[WORK INSTRUCTION] Establish the number of lines below that contain the string "tape". State that number alone.

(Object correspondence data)
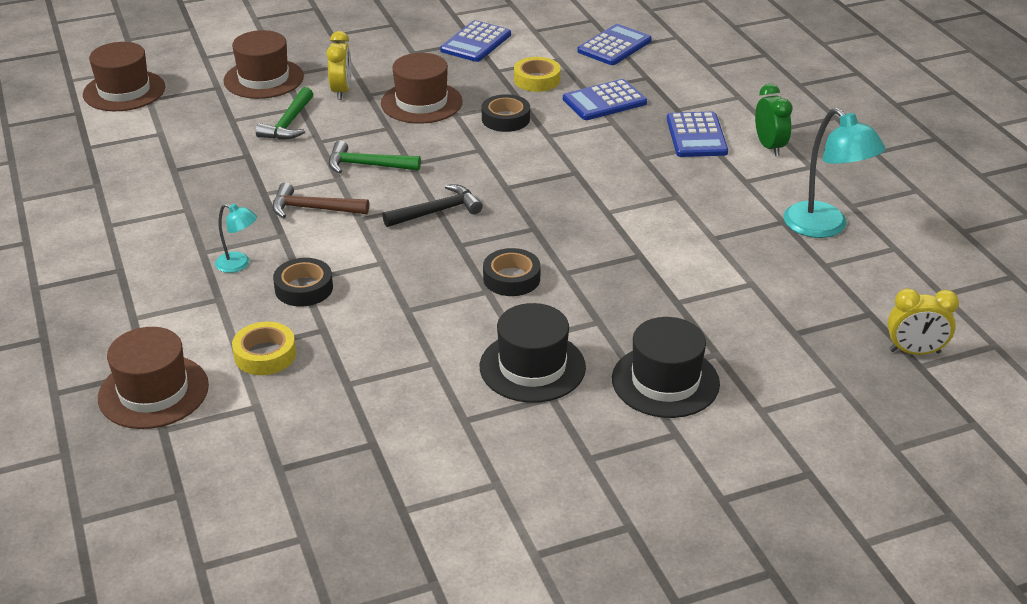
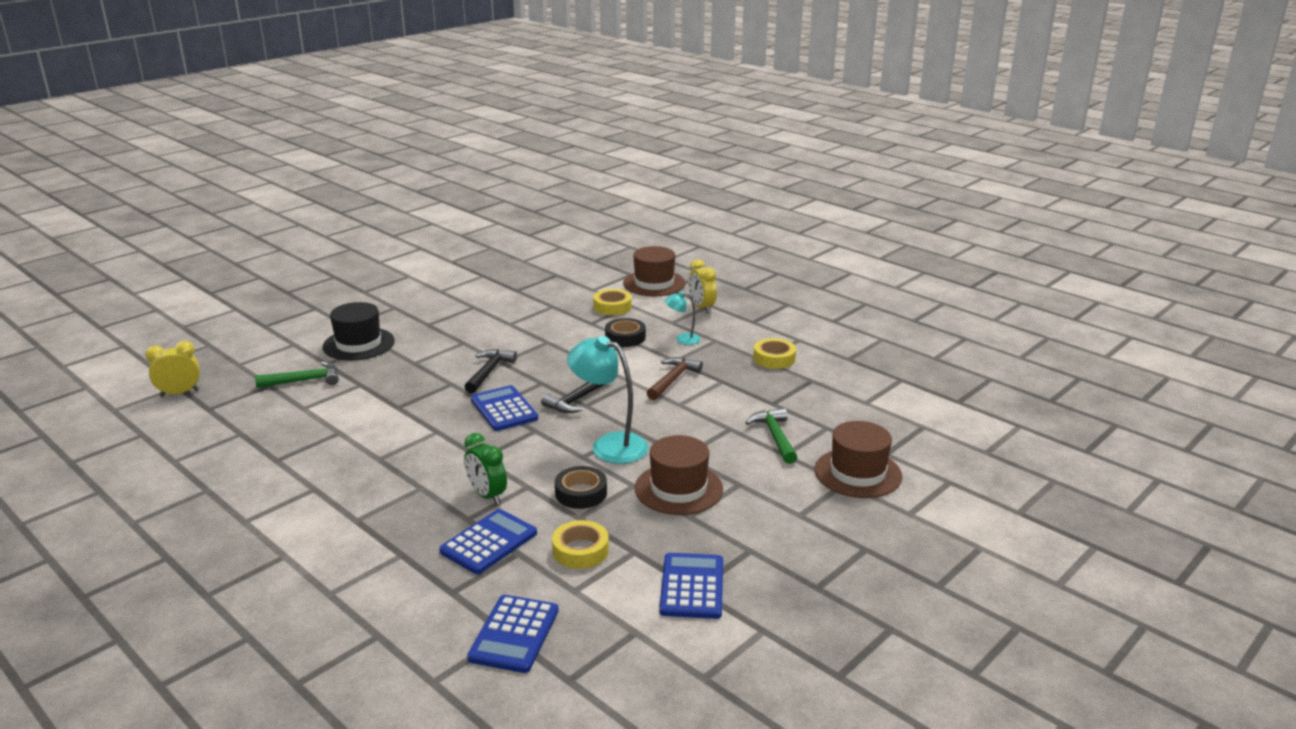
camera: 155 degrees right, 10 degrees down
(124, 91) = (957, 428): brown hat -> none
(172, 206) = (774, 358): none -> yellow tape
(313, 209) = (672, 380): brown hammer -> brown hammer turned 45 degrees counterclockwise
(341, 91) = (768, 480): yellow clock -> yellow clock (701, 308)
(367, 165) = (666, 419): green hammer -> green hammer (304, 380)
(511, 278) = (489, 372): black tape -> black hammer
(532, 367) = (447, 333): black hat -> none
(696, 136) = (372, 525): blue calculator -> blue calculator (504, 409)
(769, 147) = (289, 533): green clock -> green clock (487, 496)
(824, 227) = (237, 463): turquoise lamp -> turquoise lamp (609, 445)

[WORKED SOLUTION] 2